- [WHAT TO WORK ON]: How many lines of the entries below contain the string "bounding", with case counting? Give only the number.

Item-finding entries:
-.-.-
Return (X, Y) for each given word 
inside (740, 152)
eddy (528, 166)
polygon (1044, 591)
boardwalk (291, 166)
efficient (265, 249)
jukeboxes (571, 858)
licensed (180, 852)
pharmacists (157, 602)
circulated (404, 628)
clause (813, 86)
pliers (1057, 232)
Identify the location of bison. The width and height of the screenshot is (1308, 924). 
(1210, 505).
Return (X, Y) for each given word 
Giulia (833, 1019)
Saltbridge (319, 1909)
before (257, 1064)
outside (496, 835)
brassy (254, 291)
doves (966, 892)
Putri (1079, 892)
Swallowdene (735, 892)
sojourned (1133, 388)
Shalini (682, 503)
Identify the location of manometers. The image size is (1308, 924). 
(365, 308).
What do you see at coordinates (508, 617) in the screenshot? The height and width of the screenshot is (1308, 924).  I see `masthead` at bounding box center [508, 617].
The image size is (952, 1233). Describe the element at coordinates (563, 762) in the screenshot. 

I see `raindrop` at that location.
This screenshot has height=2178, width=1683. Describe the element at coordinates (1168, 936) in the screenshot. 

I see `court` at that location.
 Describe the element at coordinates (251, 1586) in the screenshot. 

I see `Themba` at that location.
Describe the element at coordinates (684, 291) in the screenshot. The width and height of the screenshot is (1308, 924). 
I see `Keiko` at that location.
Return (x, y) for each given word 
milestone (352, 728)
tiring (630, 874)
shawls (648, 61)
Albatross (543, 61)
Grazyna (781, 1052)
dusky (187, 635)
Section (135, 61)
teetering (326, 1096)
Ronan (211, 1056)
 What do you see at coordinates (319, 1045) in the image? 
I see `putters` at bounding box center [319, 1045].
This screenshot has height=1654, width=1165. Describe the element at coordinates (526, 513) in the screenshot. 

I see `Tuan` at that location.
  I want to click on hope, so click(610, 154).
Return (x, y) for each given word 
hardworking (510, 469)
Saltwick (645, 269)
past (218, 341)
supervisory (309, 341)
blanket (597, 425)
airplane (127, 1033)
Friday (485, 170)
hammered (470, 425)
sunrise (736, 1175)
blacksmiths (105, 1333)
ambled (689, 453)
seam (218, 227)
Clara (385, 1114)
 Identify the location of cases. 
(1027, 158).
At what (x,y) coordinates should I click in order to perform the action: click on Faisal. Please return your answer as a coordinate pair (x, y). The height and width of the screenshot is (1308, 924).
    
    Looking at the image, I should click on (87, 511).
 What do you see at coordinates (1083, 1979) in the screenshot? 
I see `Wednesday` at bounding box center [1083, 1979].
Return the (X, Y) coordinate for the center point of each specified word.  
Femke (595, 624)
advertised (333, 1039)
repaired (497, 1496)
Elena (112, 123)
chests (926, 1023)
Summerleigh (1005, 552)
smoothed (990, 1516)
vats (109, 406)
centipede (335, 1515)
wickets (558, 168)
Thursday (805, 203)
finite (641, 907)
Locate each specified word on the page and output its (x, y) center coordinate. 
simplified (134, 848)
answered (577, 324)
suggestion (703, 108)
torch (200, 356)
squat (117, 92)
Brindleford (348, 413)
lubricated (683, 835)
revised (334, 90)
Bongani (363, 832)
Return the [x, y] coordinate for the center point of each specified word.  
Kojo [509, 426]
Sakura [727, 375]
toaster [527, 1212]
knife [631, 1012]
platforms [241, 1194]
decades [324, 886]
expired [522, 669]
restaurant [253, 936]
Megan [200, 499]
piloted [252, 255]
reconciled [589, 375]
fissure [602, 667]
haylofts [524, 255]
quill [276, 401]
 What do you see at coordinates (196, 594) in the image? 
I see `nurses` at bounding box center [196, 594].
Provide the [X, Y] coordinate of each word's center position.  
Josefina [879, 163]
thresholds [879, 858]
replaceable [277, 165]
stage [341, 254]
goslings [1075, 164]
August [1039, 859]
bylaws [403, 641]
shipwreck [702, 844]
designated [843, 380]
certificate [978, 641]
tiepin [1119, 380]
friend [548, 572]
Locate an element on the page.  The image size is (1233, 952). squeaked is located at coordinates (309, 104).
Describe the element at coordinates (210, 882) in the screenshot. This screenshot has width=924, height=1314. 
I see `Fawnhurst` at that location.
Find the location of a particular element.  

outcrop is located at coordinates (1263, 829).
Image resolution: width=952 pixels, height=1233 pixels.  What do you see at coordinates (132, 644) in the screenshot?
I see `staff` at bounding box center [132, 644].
-.-.-
- [SOLUTION TO THE EXERCISE]: 5